- **Task material**
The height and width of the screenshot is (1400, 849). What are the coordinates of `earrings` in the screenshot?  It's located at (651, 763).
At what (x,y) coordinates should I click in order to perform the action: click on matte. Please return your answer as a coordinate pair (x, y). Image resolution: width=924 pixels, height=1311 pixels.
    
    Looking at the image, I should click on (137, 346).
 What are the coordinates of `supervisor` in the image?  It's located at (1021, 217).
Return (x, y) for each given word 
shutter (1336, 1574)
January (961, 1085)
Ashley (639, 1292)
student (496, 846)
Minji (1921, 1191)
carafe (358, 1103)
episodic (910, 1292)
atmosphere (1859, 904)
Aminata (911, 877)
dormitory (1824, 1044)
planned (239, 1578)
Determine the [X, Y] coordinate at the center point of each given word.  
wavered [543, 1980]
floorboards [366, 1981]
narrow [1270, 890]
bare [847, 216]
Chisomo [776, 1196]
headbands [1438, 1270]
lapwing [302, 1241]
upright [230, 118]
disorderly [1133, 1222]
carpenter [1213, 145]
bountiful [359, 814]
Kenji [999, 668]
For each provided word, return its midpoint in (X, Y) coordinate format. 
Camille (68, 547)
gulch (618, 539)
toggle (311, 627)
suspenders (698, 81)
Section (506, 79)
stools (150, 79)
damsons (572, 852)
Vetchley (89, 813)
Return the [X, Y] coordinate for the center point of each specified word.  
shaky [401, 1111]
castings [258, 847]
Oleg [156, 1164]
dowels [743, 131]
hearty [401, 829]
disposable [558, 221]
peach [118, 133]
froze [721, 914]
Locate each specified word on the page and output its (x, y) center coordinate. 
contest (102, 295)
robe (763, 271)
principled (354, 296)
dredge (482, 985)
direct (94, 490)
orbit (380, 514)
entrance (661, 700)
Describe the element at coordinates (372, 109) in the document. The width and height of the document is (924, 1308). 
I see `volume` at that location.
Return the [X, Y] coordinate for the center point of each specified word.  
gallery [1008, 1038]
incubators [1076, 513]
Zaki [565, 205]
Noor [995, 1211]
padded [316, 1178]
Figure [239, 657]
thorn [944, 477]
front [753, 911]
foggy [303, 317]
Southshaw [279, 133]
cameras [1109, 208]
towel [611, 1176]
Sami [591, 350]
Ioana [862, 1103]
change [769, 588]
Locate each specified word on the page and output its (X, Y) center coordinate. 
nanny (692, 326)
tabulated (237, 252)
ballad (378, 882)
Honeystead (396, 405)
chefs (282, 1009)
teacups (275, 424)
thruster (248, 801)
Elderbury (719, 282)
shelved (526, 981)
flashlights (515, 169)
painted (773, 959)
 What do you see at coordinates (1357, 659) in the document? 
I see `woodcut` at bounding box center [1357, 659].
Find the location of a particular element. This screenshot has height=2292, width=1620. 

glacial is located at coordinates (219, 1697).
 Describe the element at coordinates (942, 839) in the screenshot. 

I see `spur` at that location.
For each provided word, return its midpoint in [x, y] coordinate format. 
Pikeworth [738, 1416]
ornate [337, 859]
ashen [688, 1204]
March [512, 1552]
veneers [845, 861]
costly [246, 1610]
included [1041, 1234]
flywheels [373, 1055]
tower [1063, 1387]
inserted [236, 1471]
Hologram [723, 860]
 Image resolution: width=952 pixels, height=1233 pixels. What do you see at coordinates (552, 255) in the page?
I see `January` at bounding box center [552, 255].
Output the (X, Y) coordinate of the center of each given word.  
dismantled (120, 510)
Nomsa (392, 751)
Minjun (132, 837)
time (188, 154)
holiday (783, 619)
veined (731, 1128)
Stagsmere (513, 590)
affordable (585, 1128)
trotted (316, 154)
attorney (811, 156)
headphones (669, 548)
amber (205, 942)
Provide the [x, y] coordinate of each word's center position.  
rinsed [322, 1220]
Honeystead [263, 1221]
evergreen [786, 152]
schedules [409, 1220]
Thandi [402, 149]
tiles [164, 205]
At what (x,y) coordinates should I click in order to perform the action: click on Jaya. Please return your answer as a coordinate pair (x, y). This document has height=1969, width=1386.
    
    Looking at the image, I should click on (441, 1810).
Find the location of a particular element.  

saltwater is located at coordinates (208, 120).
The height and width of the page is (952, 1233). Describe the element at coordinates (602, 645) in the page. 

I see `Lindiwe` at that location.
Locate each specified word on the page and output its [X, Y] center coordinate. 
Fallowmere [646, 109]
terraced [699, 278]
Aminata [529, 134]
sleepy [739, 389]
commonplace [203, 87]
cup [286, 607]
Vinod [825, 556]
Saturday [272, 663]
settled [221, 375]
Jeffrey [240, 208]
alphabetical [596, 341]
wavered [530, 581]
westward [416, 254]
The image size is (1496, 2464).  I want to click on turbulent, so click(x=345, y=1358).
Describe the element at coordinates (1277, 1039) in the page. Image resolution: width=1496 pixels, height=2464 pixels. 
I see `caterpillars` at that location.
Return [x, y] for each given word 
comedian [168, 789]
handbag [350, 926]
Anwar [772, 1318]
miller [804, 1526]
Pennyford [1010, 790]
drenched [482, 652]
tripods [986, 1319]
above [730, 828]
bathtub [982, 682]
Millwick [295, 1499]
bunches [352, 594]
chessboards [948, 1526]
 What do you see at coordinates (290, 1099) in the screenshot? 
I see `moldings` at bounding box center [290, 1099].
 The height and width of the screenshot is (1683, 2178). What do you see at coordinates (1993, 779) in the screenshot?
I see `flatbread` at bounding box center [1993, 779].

- **Work required**
Could you pull out, unchanged, the stretch of the listing above from the line containing "Return [x, y] for each given word" through the end of the listing?

- **Result**
Return [x, y] for each given word 
comedian [168, 789]
handbag [350, 926]
Anwar [772, 1318]
miller [804, 1526]
Pennyford [1010, 790]
drenched [482, 652]
tripods [986, 1319]
above [730, 828]
bathtub [982, 682]
Millwick [295, 1499]
bunches [352, 594]
chessboards [948, 1526]
 What do you see at coordinates (290, 1099) in the screenshot? 
I see `moldings` at bounding box center [290, 1099].
 The height and width of the screenshot is (1683, 2178). What do you see at coordinates (1993, 779) in the screenshot?
I see `flatbread` at bounding box center [1993, 779].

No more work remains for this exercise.